# TASK TO CARRY OUT
Between the line containing "The WhiteStrawberry ended" and the line containing "The second view lost the YellowBanana" lies a run of lines; give that run again exactly, with both of those lines, and nothing else from the entries below.

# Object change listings
□ □ □
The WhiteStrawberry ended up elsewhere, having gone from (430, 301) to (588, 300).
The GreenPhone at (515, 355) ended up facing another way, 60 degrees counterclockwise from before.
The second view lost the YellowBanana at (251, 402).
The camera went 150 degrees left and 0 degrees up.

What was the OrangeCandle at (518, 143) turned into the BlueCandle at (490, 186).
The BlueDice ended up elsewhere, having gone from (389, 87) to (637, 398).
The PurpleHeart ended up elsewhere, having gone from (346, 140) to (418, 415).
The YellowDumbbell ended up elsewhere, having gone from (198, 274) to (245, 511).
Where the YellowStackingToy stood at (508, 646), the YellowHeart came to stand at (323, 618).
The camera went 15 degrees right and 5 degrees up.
□ □ □
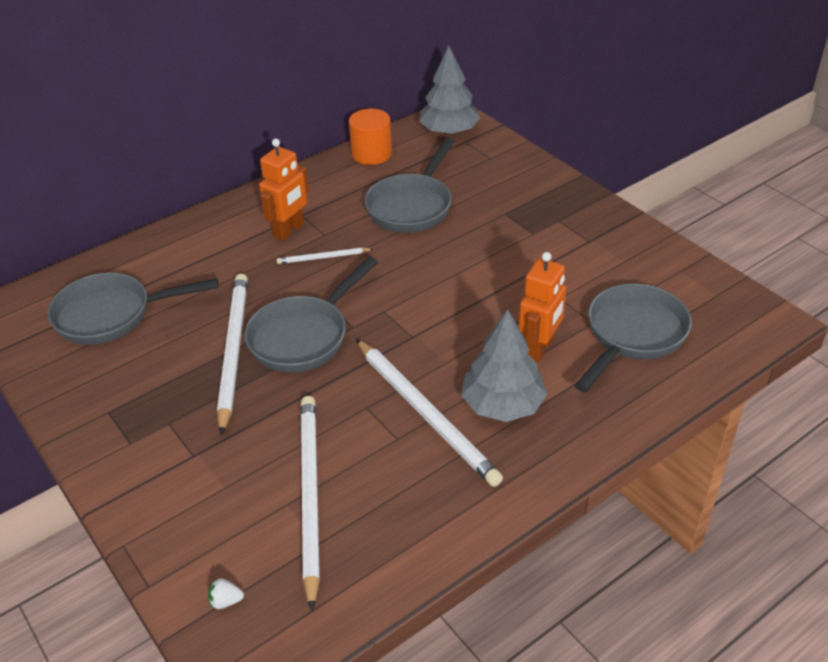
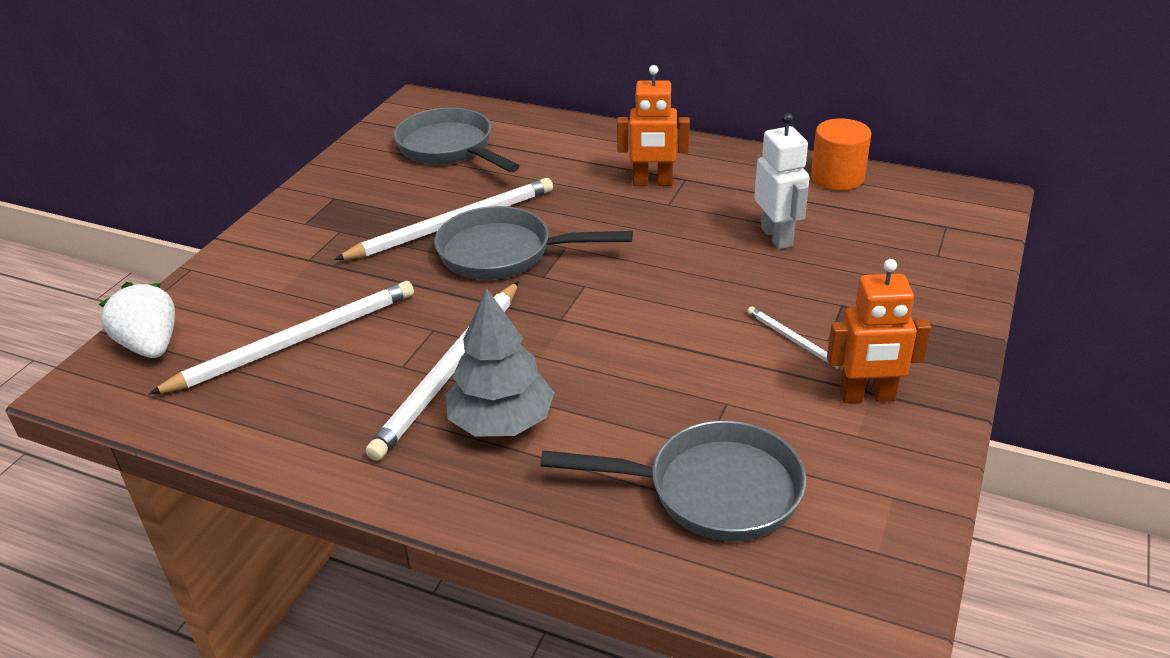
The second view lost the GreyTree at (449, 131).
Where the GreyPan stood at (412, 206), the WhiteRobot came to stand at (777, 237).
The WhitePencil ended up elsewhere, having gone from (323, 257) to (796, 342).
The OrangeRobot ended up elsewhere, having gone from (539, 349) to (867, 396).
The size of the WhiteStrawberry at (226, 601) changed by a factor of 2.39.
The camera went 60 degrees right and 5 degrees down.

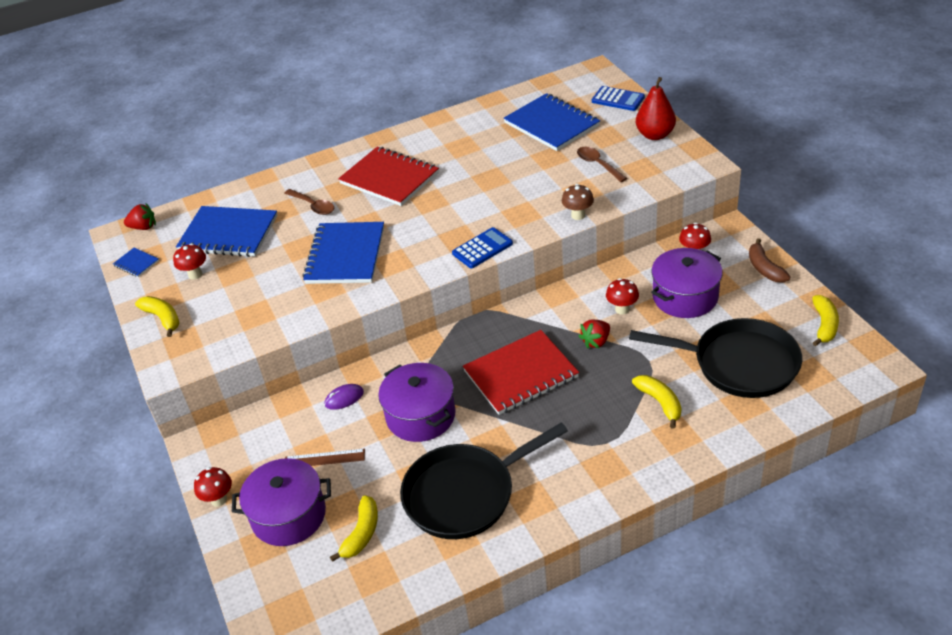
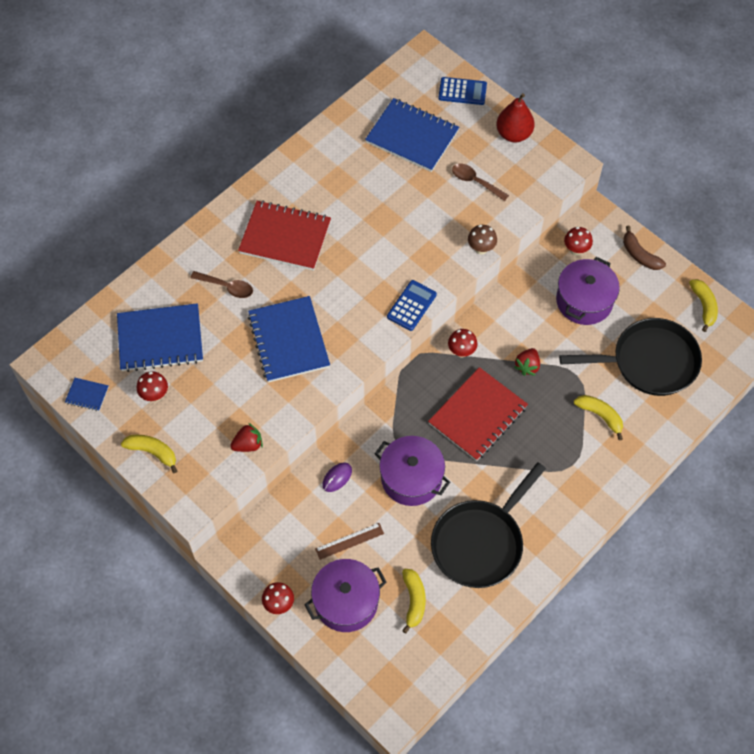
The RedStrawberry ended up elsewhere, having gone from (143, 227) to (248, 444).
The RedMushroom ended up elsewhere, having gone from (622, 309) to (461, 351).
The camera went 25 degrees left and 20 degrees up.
□ □ □
# SOLUTION TO THIS EXERCISE
The WhiteStrawberry ended up elsewhere, having gone from (430, 301) to (588, 300).
The GreenPhone at (515, 355) ended up facing another way, 60 degrees counterclockwise from before.
The second view lost the YellowBanana at (251, 402).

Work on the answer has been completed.